# Your instructions
Copy exactly, and only, the lines from the line containing "(367, 368) = (466, 323): orange" through the last line of the records below, both included.

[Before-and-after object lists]
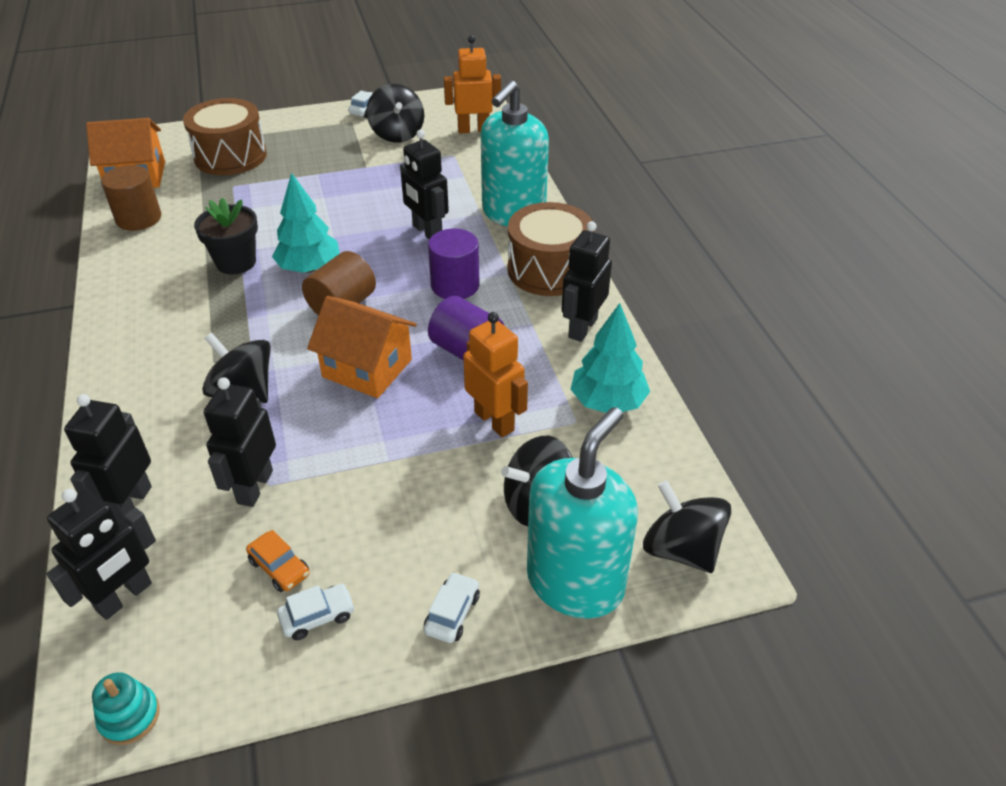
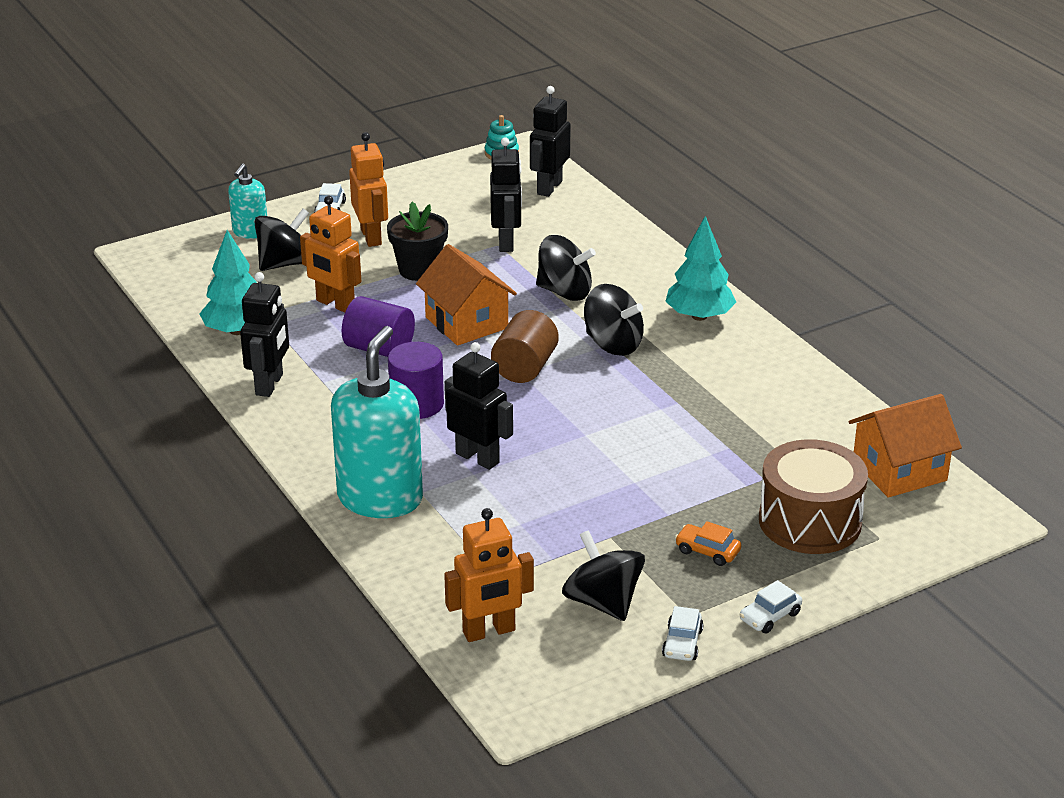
camera: 165 degrees right, 10 degrees down
(131, 503) = (589, 223): black robot -> none
(138, 218) = (830, 419): brown cylinder -> none
(236, 262) = (670, 390): black flower pot -> black flower pot (419, 270)
(279, 567) = (457, 211): orange car -> orange car (707, 551)
(309, 268) = (586, 397): turquoise tree -> turquoise tree (699, 316)
(317, 616) = (417, 197): white car -> white car (770, 616)
(367, 368) = (466, 323): orange house -> orange house turned 45 degrees clockwise
(415, 535) = (371, 237): none -> orange robot
(549, 270) = (317, 436): brown drum -> none
(575, 582) = (250, 232): turquoise soap dispenser -> turquoise soap dispenser, size x0.52
(681, 549) = (174, 256): black spinning top -> black spinning top (613, 344)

# Answer to this task
(367, 368) = (466, 323): orange house -> orange house turned 45 degrees clockwise
(415, 535) = (371, 237): none -> orange robot
(549, 270) = (317, 436): brown drum -> none
(575, 582) = (250, 232): turquoise soap dispenser -> turquoise soap dispenser, size x0.52
(681, 549) = (174, 256): black spinning top -> black spinning top (613, 344)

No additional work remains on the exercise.